HOW TO COMPLETE THIS TASK ▸ All entries below must be reproduced without a single change.

DATASET RECORDS ▸
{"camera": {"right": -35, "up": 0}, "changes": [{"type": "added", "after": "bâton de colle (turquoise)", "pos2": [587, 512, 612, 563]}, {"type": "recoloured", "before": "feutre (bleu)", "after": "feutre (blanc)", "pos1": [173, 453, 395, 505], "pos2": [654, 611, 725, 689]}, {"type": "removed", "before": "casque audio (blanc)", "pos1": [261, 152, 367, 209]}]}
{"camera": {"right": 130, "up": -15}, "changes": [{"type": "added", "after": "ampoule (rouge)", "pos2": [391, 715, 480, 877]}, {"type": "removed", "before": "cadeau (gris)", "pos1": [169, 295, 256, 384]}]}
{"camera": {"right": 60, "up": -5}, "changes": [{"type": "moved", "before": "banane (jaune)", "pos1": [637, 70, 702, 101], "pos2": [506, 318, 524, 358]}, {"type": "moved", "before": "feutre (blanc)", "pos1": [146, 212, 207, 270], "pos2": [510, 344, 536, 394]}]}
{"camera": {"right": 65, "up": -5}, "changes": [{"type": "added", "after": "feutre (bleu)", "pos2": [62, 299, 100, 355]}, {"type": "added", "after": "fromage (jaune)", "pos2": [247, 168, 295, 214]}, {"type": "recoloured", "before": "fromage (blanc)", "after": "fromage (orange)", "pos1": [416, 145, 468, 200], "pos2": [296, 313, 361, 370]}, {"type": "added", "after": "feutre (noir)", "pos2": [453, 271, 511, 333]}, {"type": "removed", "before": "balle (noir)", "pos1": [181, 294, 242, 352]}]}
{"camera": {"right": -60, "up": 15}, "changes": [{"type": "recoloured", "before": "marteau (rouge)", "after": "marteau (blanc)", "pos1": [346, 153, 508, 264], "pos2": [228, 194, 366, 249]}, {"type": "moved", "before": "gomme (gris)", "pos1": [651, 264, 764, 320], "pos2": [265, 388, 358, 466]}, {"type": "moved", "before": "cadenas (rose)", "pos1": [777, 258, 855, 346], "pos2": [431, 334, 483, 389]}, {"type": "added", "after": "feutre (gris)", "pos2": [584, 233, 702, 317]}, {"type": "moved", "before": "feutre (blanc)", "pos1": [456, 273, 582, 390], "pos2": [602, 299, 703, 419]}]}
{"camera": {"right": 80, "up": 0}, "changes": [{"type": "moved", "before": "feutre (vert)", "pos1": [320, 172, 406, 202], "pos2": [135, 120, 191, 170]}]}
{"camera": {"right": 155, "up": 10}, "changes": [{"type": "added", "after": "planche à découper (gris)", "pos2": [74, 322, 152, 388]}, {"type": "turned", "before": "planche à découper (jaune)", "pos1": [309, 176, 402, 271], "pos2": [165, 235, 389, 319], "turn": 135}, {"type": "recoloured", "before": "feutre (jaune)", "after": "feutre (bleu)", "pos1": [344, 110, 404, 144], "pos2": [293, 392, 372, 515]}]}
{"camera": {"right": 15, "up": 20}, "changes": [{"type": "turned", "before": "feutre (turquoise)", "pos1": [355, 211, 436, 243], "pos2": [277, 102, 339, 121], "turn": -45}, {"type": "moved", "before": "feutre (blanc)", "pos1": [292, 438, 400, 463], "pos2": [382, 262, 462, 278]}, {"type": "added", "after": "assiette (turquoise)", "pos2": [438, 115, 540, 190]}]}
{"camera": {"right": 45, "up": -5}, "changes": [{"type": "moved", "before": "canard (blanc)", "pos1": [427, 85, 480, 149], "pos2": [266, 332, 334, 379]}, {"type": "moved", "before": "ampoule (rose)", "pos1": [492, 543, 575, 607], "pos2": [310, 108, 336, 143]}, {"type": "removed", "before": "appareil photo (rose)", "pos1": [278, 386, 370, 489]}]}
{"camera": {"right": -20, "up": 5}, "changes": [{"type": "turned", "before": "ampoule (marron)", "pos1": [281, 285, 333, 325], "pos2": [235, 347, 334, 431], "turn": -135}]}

ANSWER BELOW ▸
{"camera": {"right": -35, "up": 0}, "changes": [{"type": "added", "after": "bâton de colle (turquoise)", "pos2": [587, 512, 612, 563]}, {"type": "recoloured", "before": "feutre (bleu)", "after": "feutre (blanc)", "pos1": [173, 453, 395, 505], "pos2": [654, 611, 725, 689]}, {"type": "removed", "before": "casque audio (blanc)", "pos1": [261, 152, 367, 209]}]}
{"camera": {"right": 130, "up": -15}, "changes": [{"type": "added", "after": "ampoule (rouge)", "pos2": [391, 715, 480, 877]}, {"type": "removed", "before": "cadeau (gris)", "pos1": [169, 295, 256, 384]}]}
{"camera": {"right": 60, "up": -5}, "changes": [{"type": "moved", "before": "banane (jaune)", "pos1": [637, 70, 702, 101], "pos2": [506, 318, 524, 358]}, {"type": "moved", "before": "feutre (blanc)", "pos1": [146, 212, 207, 270], "pos2": [510, 344, 536, 394]}]}
{"camera": {"right": 65, "up": -5}, "changes": [{"type": "added", "after": "feutre (bleu)", "pos2": [62, 299, 100, 355]}, {"type": "added", "after": "fromage (jaune)", "pos2": [247, 168, 295, 214]}, {"type": "recoloured", "before": "fromage (blanc)", "after": "fromage (orange)", "pos1": [416, 145, 468, 200], "pos2": [296, 313, 361, 370]}, {"type": "added", "after": "feutre (noir)", "pos2": [453, 271, 511, 333]}, {"type": "removed", "before": "balle (noir)", "pos1": [181, 294, 242, 352]}]}
{"camera": {"right": -60, "up": 15}, "changes": [{"type": "recoloured", "before": "marteau (rouge)", "after": "marteau (blanc)", "pos1": [346, 153, 508, 264], "pos2": [228, 194, 366, 249]}, {"type": "moved", "before": "gomme (gris)", "pos1": [651, 264, 764, 320], "pos2": [265, 388, 358, 466]}, {"type": "moved", "before": "cadenas (rose)", "pos1": [777, 258, 855, 346], "pos2": [431, 334, 483, 389]}, {"type": "added", "after": "feutre (gris)", "pos2": [584, 233, 702, 317]}, {"type": "moved", "before": "feutre (blanc)", "pos1": [456, 273, 582, 390], "pos2": [602, 299, 703, 419]}]}
{"camera": {"right": 80, "up": 0}, "changes": [{"type": "moved", "before": "feutre (vert)", "pos1": [320, 172, 406, 202], "pos2": [135, 120, 191, 170]}]}
{"camera": {"right": 155, "up": 10}, "changes": [{"type": "added", "after": "planche à découper (gris)", "pos2": [74, 322, 152, 388]}, {"type": "turned", "before": "planche à découper (jaune)", "pos1": [309, 176, 402, 271], "pos2": [165, 235, 389, 319], "turn": 135}, {"type": "recoloured", "before": "feutre (jaune)", "after": "feutre (bleu)", "pos1": [344, 110, 404, 144], "pos2": [293, 392, 372, 515]}]}
{"camera": {"right": 15, "up": 20}, "changes": [{"type": "turned", "before": "feutre (turquoise)", "pos1": [355, 211, 436, 243], "pos2": [277, 102, 339, 121], "turn": -45}, {"type": "moved", "before": "feutre (blanc)", "pos1": [292, 438, 400, 463], "pos2": [382, 262, 462, 278]}, {"type": "added", "after": "assiette (turquoise)", "pos2": [438, 115, 540, 190]}]}
{"camera": {"right": 45, "up": -5}, "changes": [{"type": "moved", "before": "canard (blanc)", "pos1": [427, 85, 480, 149], "pos2": [266, 332, 334, 379]}, {"type": "moved", "before": "ampoule (rose)", "pos1": [492, 543, 575, 607], "pos2": [310, 108, 336, 143]}, {"type": "removed", "before": "appareil photo (rose)", "pos1": [278, 386, 370, 489]}]}
{"camera": {"right": -20, "up": 5}, "changes": [{"type": "turned", "before": "ampoule (marron)", "pos1": [281, 285, 333, 325], "pos2": [235, 347, 334, 431], "turn": -135}]}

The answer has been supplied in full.